* Data records *

※ ※ ※

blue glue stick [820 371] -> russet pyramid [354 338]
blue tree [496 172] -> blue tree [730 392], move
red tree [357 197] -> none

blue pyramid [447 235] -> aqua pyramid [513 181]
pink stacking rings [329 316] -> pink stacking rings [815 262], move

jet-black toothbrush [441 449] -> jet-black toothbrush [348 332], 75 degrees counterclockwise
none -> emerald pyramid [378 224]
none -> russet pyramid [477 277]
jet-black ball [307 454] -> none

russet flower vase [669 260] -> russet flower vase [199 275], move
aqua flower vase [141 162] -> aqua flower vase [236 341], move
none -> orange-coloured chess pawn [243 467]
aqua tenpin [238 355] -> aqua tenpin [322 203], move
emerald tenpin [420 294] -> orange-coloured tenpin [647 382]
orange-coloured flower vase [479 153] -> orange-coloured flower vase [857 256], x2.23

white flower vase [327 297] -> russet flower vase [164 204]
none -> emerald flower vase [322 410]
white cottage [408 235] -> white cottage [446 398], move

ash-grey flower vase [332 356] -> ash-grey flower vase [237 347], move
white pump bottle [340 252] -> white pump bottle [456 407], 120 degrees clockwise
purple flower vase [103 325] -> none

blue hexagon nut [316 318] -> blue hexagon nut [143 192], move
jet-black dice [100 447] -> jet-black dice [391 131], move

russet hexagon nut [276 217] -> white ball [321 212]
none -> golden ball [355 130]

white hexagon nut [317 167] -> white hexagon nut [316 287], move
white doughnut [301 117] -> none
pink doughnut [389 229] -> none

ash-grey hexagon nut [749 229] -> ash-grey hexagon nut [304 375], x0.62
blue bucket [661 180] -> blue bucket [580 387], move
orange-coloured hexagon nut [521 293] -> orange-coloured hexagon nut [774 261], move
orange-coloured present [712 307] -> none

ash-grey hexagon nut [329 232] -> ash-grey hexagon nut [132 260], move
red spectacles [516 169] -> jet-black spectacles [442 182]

※ ※ ※

* Action item *
Go back to the listing above and please repeat it exactly.

* Completed exercise *
blue glue stick [820 371] -> russet pyramid [354 338]
blue tree [496 172] -> blue tree [730 392], move
red tree [357 197] -> none

blue pyramid [447 235] -> aqua pyramid [513 181]
pink stacking rings [329 316] -> pink stacking rings [815 262], move

jet-black toothbrush [441 449] -> jet-black toothbrush [348 332], 75 degrees counterclockwise
none -> emerald pyramid [378 224]
none -> russet pyramid [477 277]
jet-black ball [307 454] -> none

russet flower vase [669 260] -> russet flower vase [199 275], move
aqua flower vase [141 162] -> aqua flower vase [236 341], move
none -> orange-coloured chess pawn [243 467]
aqua tenpin [238 355] -> aqua tenpin [322 203], move
emerald tenpin [420 294] -> orange-coloured tenpin [647 382]
orange-coloured flower vase [479 153] -> orange-coloured flower vase [857 256], x2.23

white flower vase [327 297] -> russet flower vase [164 204]
none -> emerald flower vase [322 410]
white cottage [408 235] -> white cottage [446 398], move

ash-grey flower vase [332 356] -> ash-grey flower vase [237 347], move
white pump bottle [340 252] -> white pump bottle [456 407], 120 degrees clockwise
purple flower vase [103 325] -> none

blue hexagon nut [316 318] -> blue hexagon nut [143 192], move
jet-black dice [100 447] -> jet-black dice [391 131], move

russet hexagon nut [276 217] -> white ball [321 212]
none -> golden ball [355 130]

white hexagon nut [317 167] -> white hexagon nut [316 287], move
white doughnut [301 117] -> none
pink doughnut [389 229] -> none

ash-grey hexagon nut [749 229] -> ash-grey hexagon nut [304 375], x0.62
blue bucket [661 180] -> blue bucket [580 387], move
orange-coloured hexagon nut [521 293] -> orange-coloured hexagon nut [774 261], move
orange-coloured present [712 307] -> none

ash-grey hexagon nut [329 232] -> ash-grey hexagon nut [132 260], move
red spectacles [516 169] -> jet-black spectacles [442 182]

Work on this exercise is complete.